= WHAT YOU ARE ASKED TO DO =
Search each line of the data for the word "none"; copy every line where it is found.

= RECORD EXCERPTS =
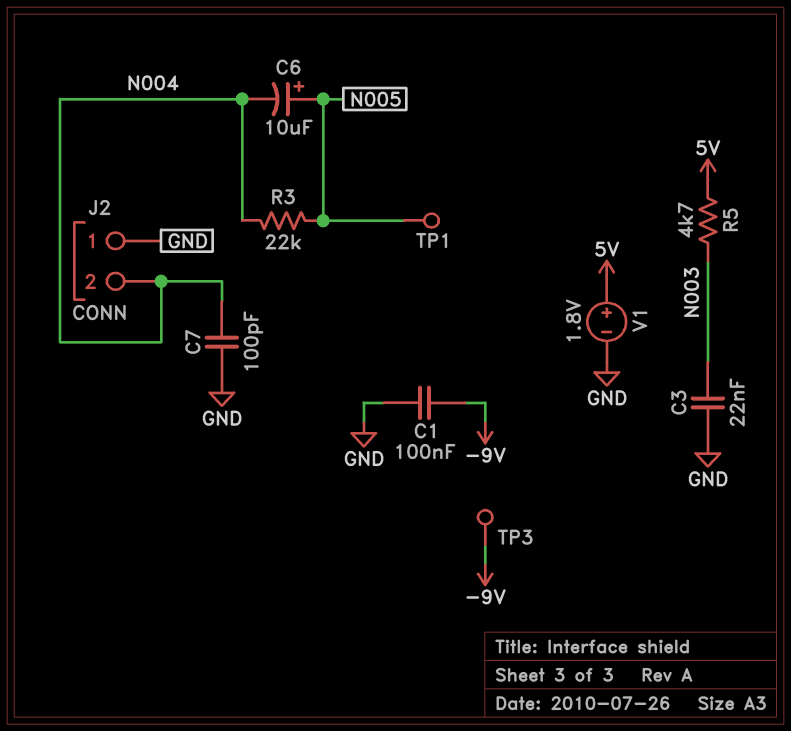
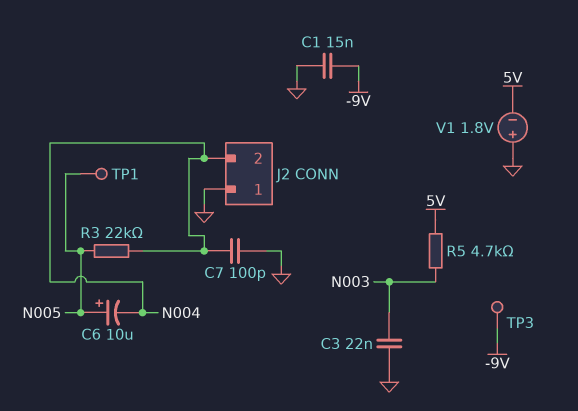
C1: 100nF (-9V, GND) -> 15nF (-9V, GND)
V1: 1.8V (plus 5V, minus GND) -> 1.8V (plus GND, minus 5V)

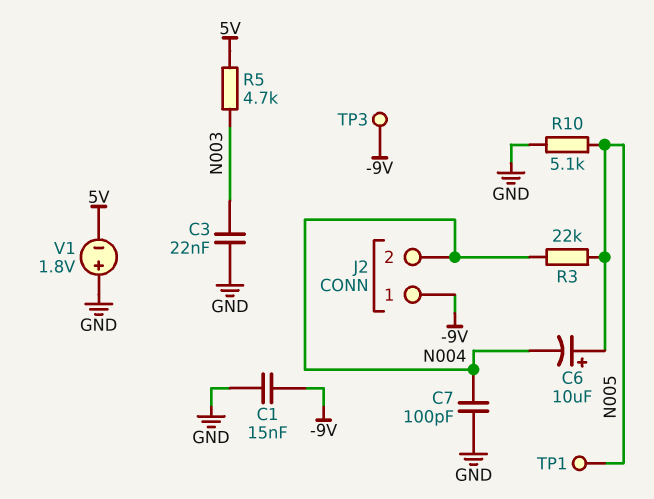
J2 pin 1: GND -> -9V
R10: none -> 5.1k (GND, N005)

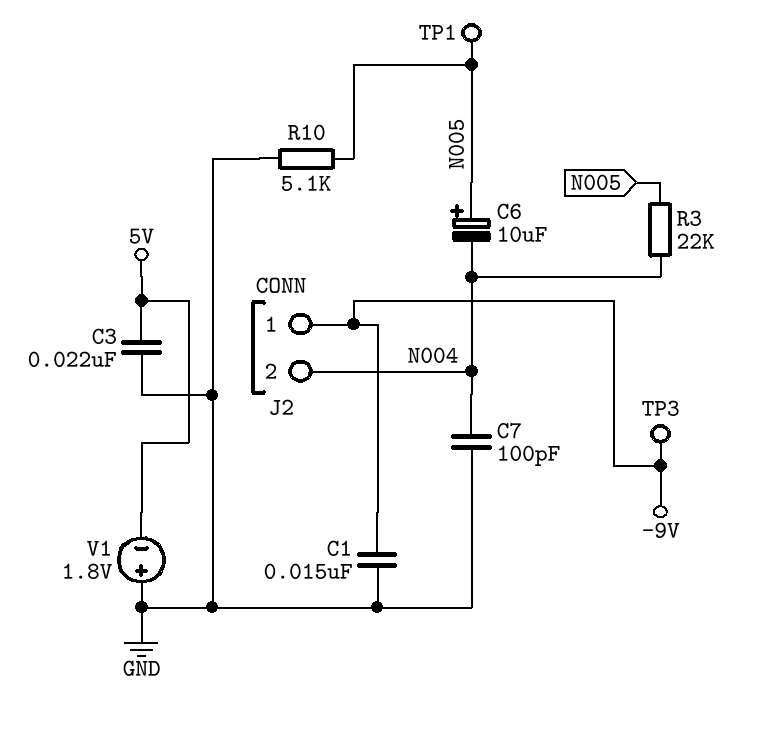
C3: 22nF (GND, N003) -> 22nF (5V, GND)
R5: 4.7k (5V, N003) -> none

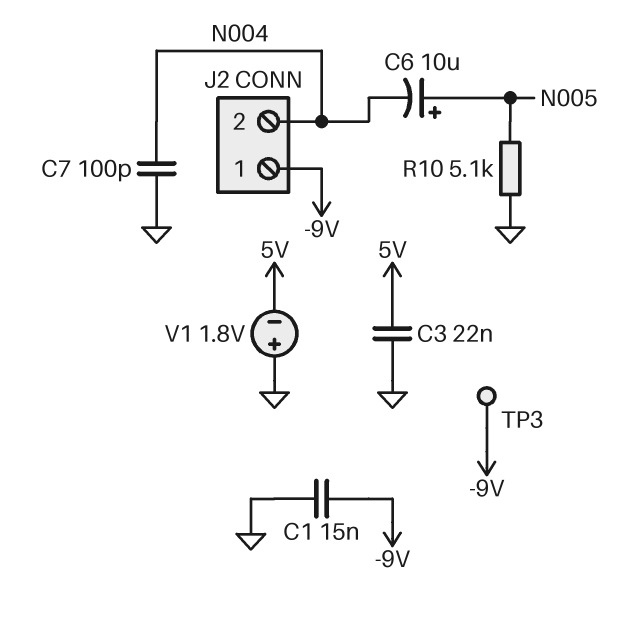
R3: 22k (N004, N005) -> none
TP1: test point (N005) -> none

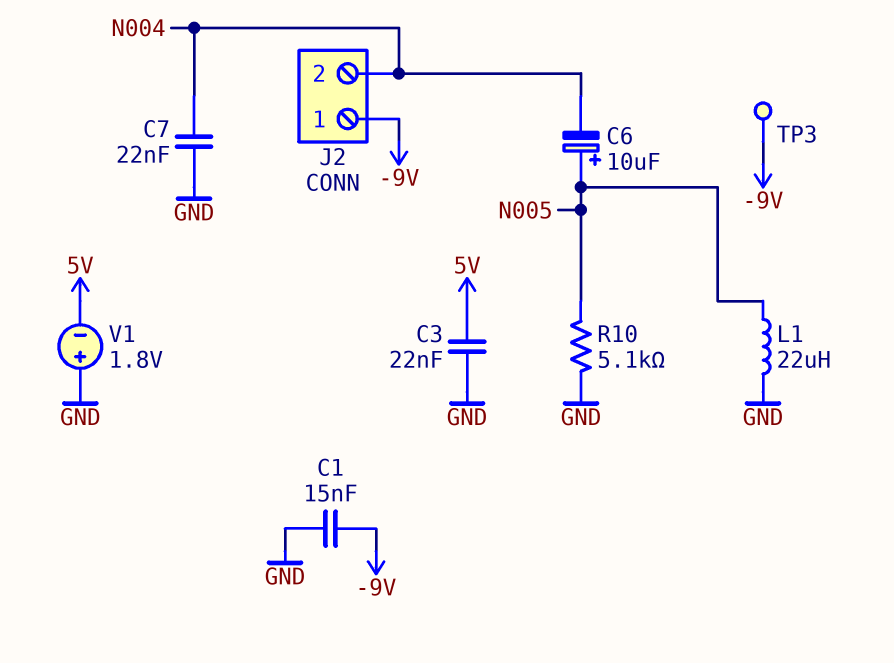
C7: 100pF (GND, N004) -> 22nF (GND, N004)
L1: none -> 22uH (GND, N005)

---

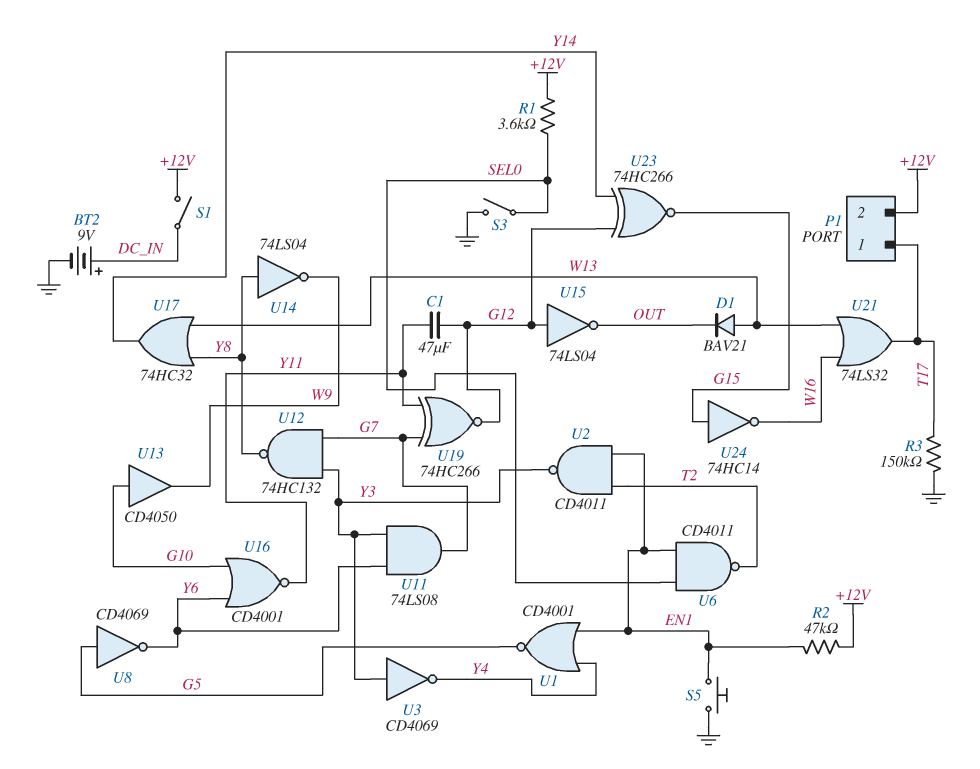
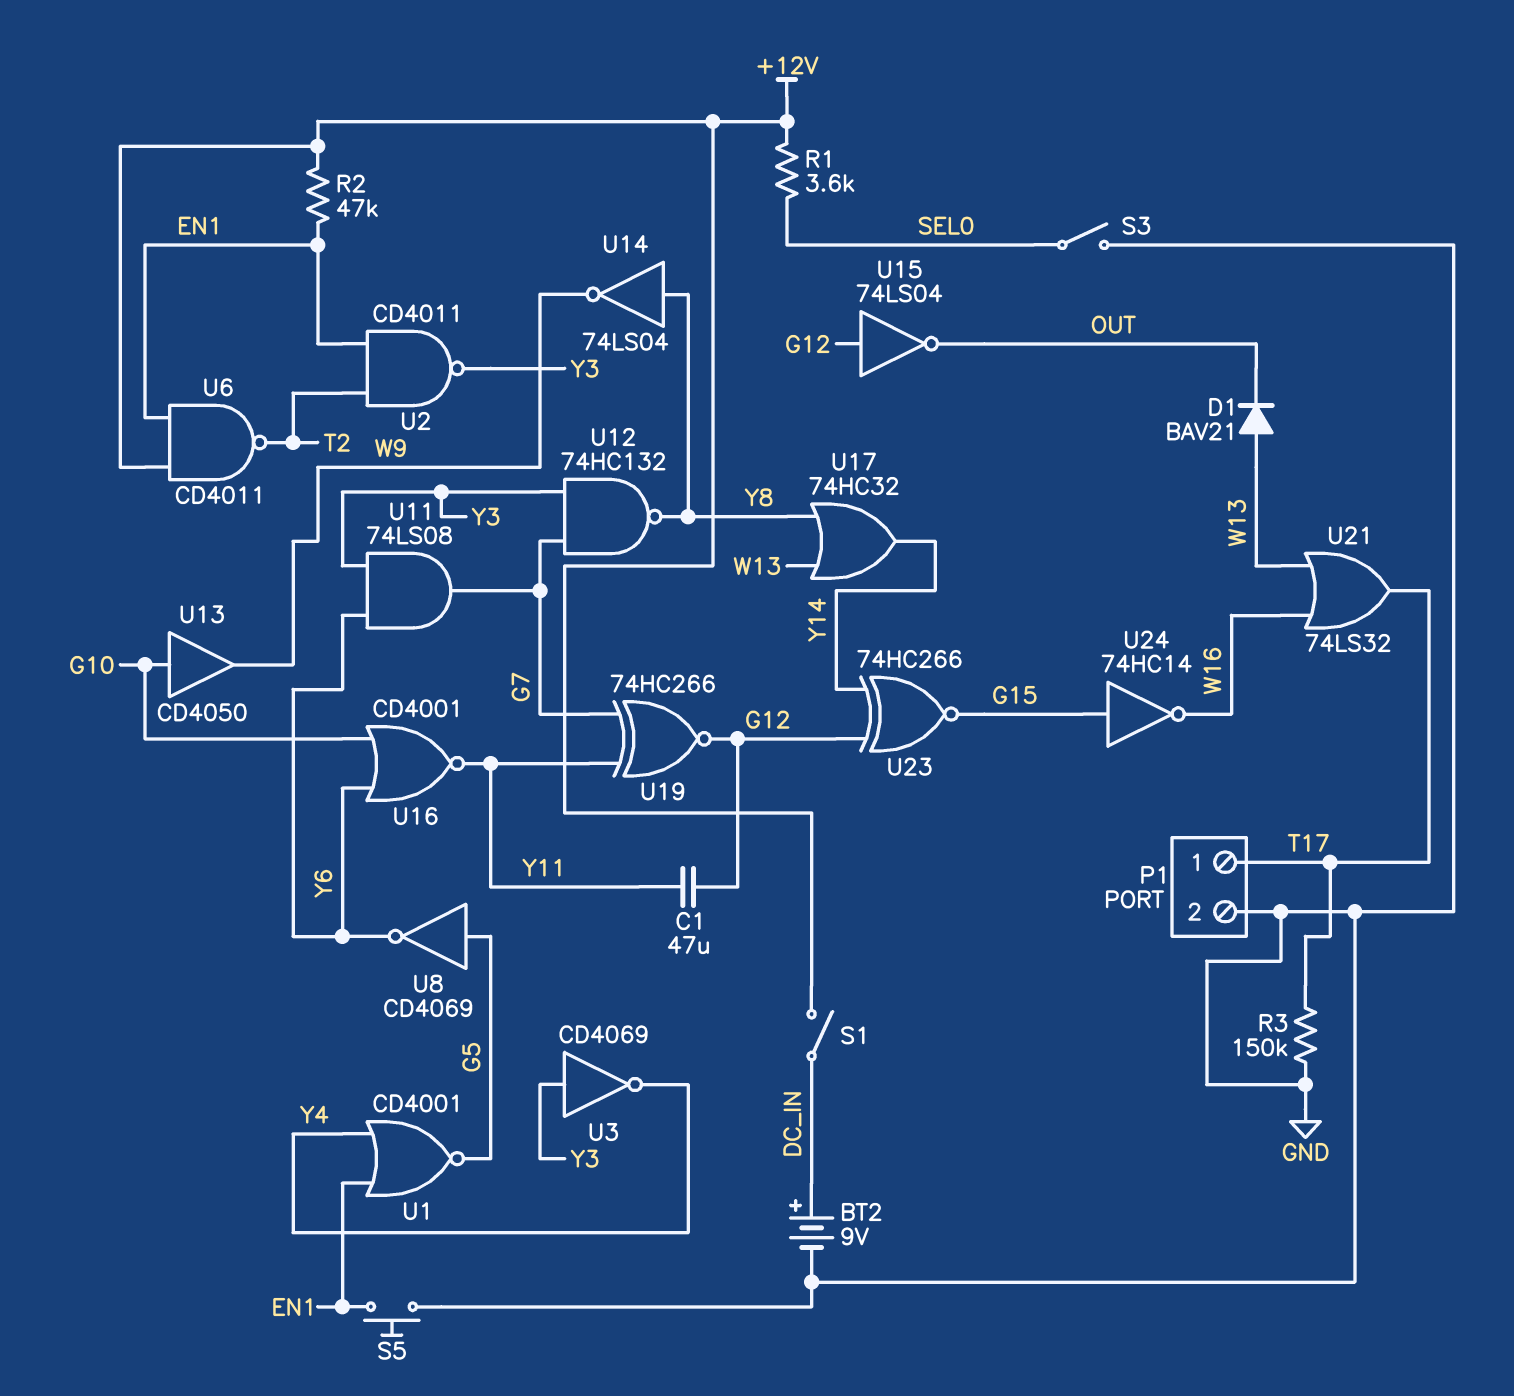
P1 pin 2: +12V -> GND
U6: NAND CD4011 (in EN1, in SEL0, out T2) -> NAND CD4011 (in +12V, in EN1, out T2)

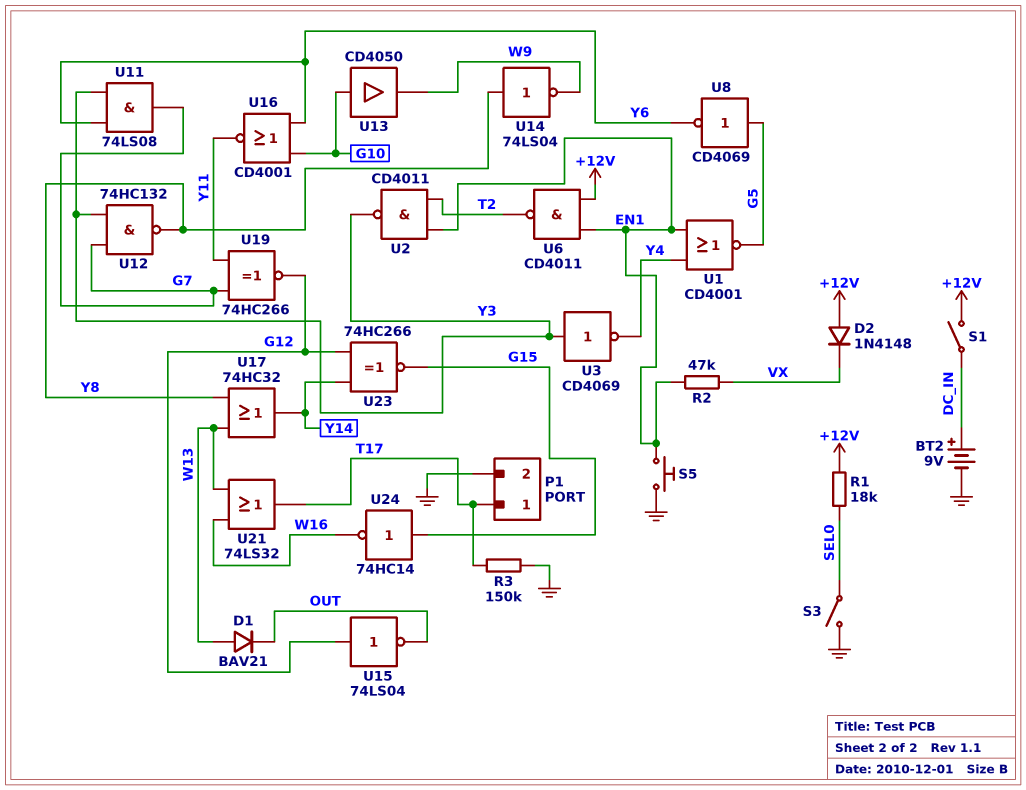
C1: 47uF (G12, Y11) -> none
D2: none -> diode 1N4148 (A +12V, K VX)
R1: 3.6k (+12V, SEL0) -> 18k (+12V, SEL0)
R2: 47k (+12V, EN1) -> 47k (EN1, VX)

= REPLY =
R10: none -> 5.1k (GND, N005)
R5: 4.7k (5V, N003) -> none
R3: 22k (N004, N005) -> none
TP1: test point (N005) -> none
L1: none -> 22uH (GND, N005)
C1: 47uF (G12, Y11) -> none
D2: none -> diode 1N4148 (A +12V, K VX)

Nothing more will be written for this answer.